◆ Exercise details: Output every line below exactly, please, omitting pictures.

** Data extracts follows **

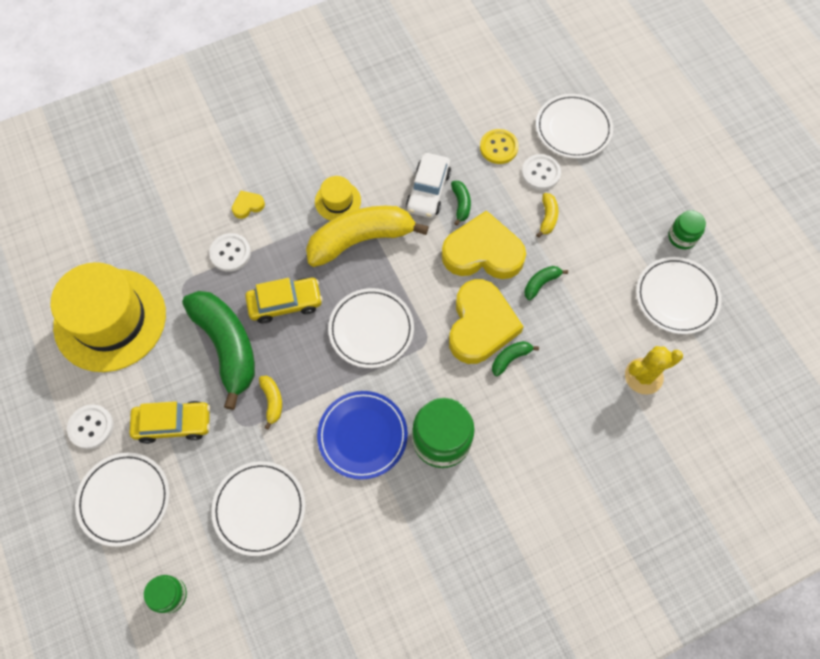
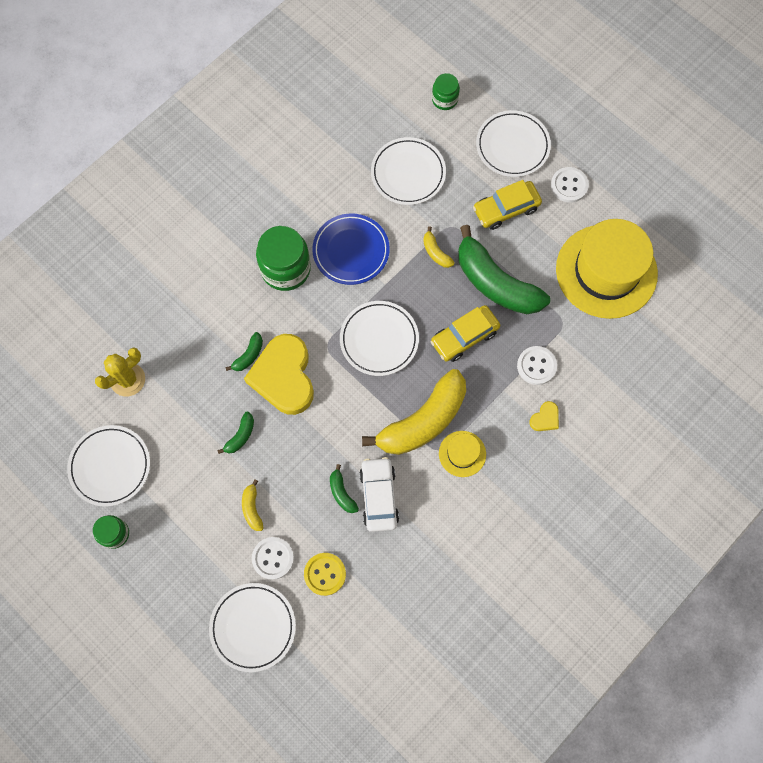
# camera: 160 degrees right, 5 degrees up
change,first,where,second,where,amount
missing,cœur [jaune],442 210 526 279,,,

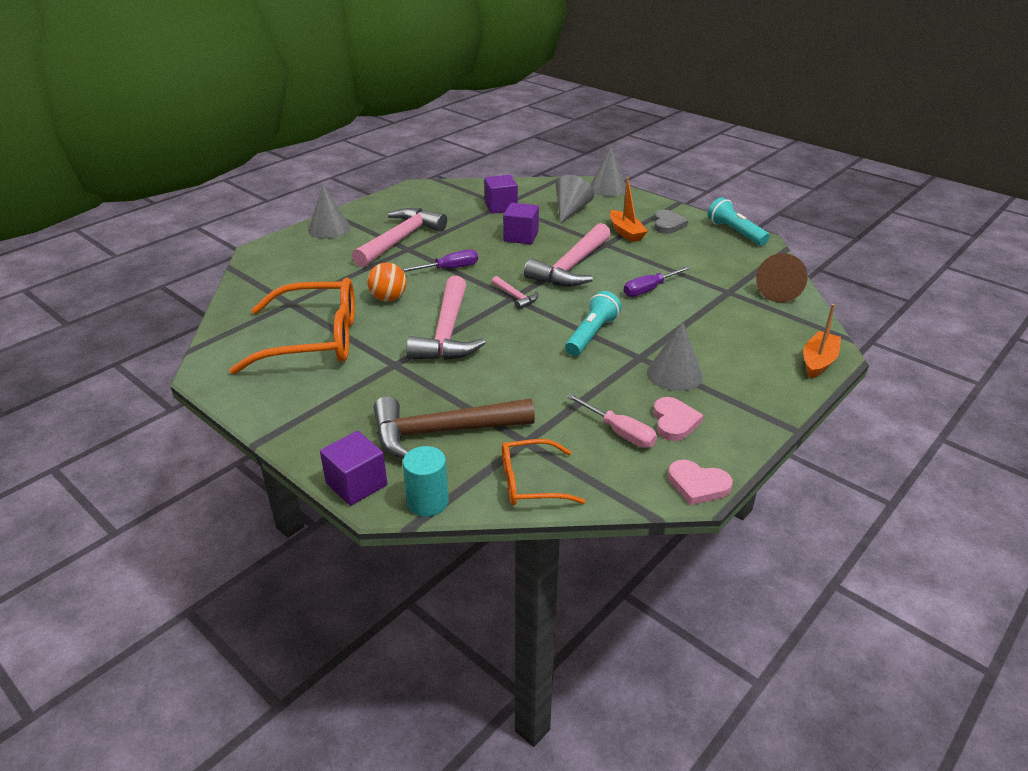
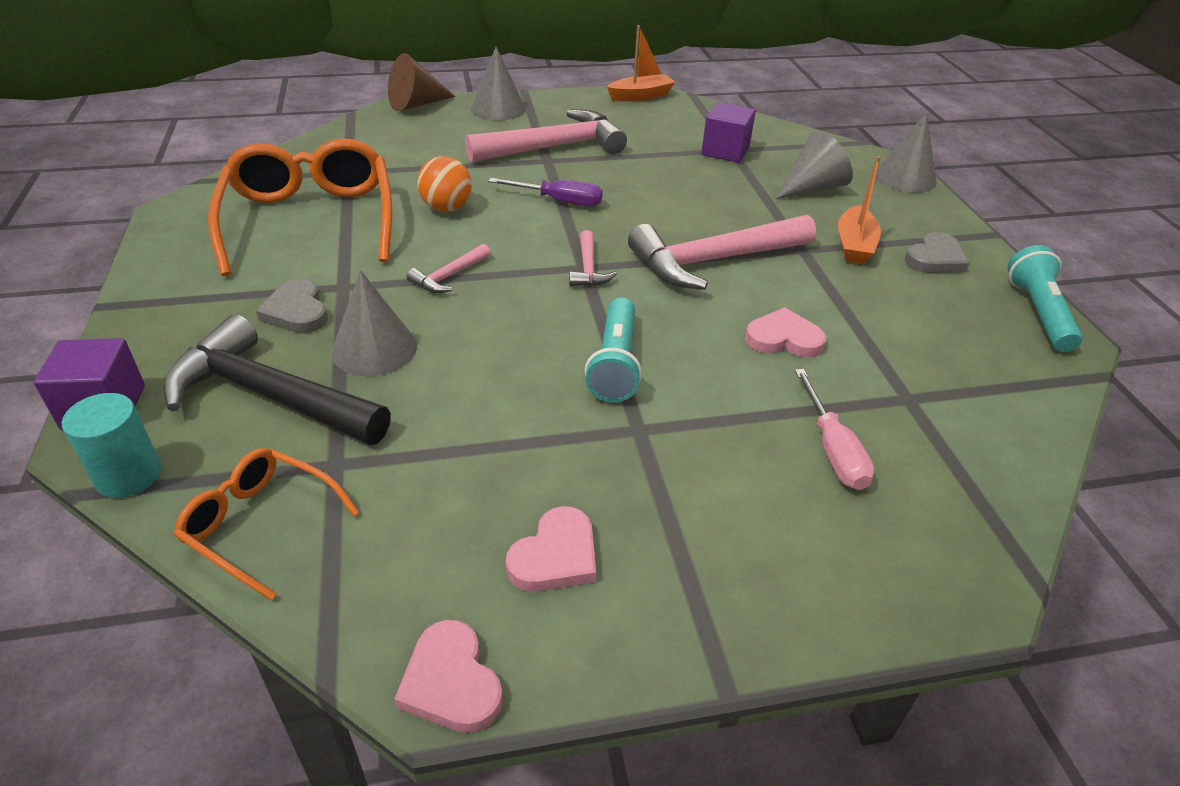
# camera: 35 degrees right, 5 degrees up
change,first,where,second,where,amount
spun,lunettes [orange],229 278 355 375,,208 139 392 276,135 degrees counterclockwise
colour,marteau [marron],374 396 535 459,marteau [noir],163 314 391 445,
size,marteau [rose],406 276 486 360,,407 244 491 293,x0.46
missing,cube [violet],503 203 539 244,,,
spun,lampe de poche [turquoise],565 291 621 356,,585 297 642 402,120 degrees clockwise
relocated,tournevis [rose],566 393 657 448,,795 369 875 490,
exchanged,tournevis [violet],624 266 691 297,cœur [rose],745 307 826 357,
relocated,cône [gris],647 322 703 391,,332 270 417 376,
relocated,cône [marron],756 253 808 303,,388 53 455 111,
relocated,bateau [orange],803 304 841 379,,607 25 675 101,
appeared,,,cœur [gris],256 279 328 333,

** End of Data extracts **

◆ Your solution:
# camera: 160 degrees right, 5 degrees up
change,first,where,second,where,amount
missing,cœur [jaune],442 210 526 279,,,

# camera: 35 degrees right, 5 degrees up
change,first,where,second,where,amount
spun,lunettes [orange],229 278 355 375,,208 139 392 276,135 degrees counterclockwise
colour,marteau [marron],374 396 535 459,marteau [noir],163 314 391 445,
size,marteau [rose],406 276 486 360,,407 244 491 293,x0.46
missing,cube [violet],503 203 539 244,,,
spun,lampe de poche [turquoise],565 291 621 356,,585 297 642 402,120 degrees clockwise
relocated,tournevis [rose],566 393 657 448,,795 369 875 490,
exchanged,tournevis [violet],624 266 691 297,cœur [rose],745 307 826 357,
relocated,cône [gris],647 322 703 391,,332 270 417 376,
relocated,cône [marron],756 253 808 303,,388 53 455 111,
relocated,bateau [orange],803 304 841 379,,607 25 675 101,
appeared,,,cœur [gris],256 279 328 333,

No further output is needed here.